━━ EXERCISE MATERIALS

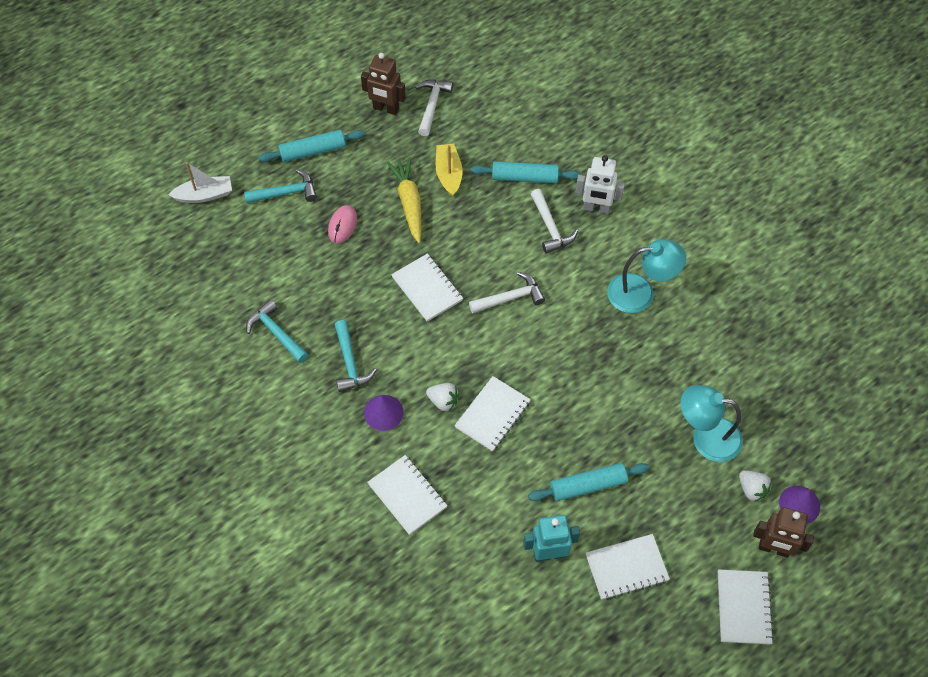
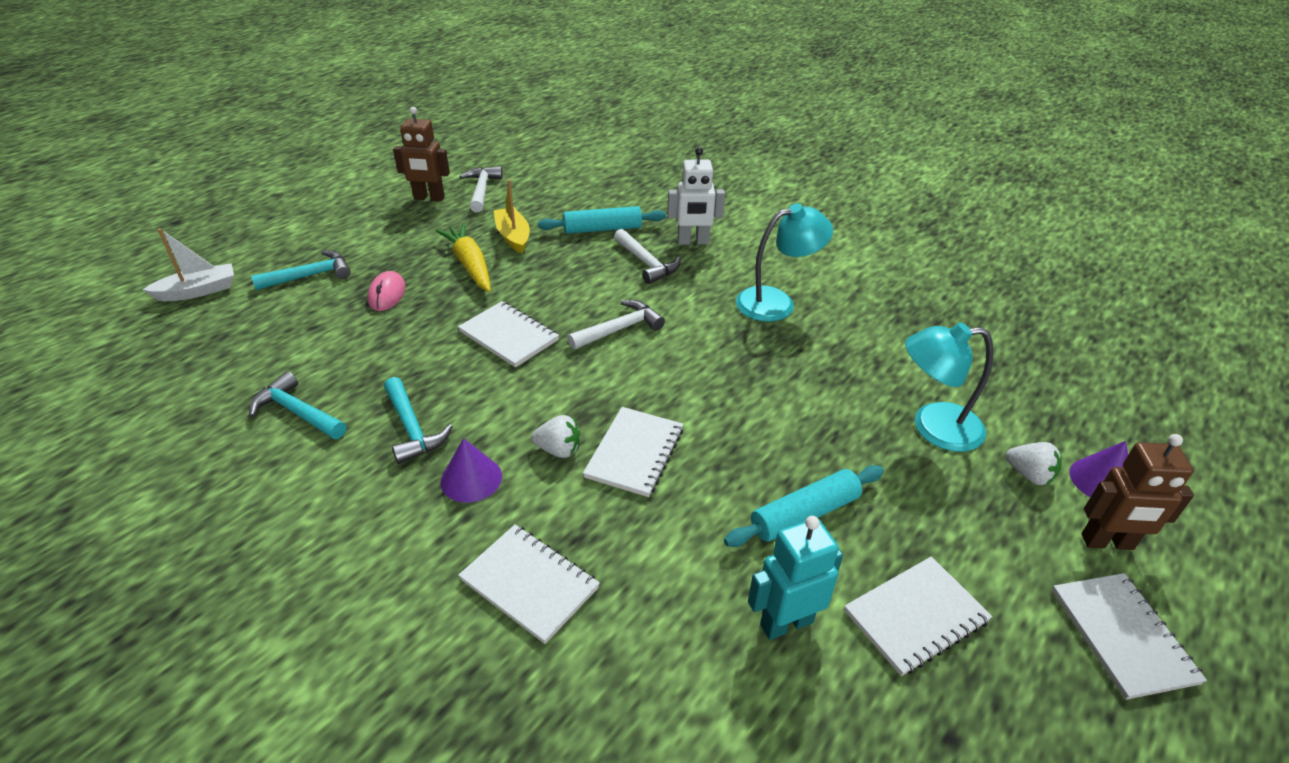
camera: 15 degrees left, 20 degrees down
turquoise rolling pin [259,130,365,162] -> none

━━━━
━━ EXERCISE MATERIALS

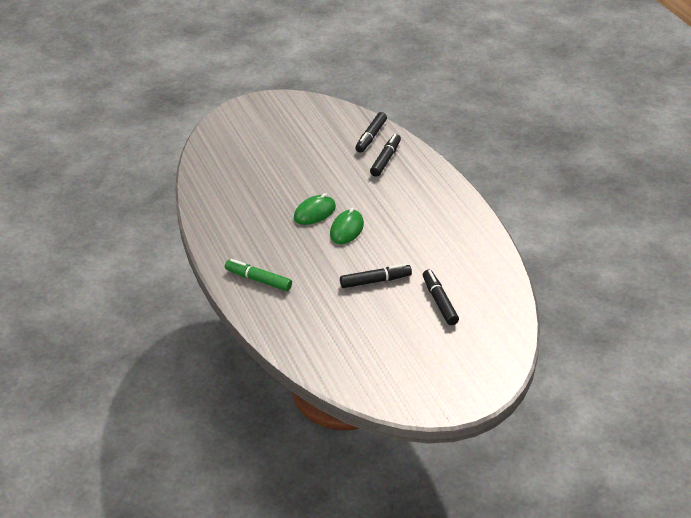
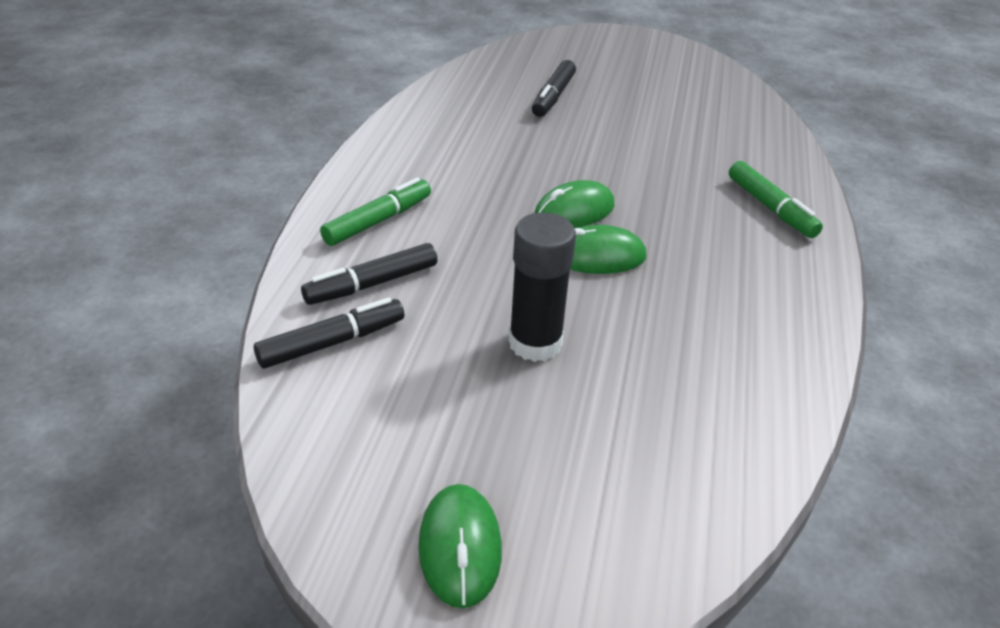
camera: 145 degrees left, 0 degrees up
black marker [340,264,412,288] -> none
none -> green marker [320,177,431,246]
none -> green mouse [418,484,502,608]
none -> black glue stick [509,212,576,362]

━━━━

TASK TO CARRY OUT: Looking at the records above, return exactly the lines from the line with "camera: 15 degrees left, 20 degrees down" to the line with "turquoise rolling pin", both ends included.

SOLUTION FOR THIS PROBLEM:
camera: 15 degrees left, 20 degrees down
turquoise rolling pin [259,130,365,162] -> none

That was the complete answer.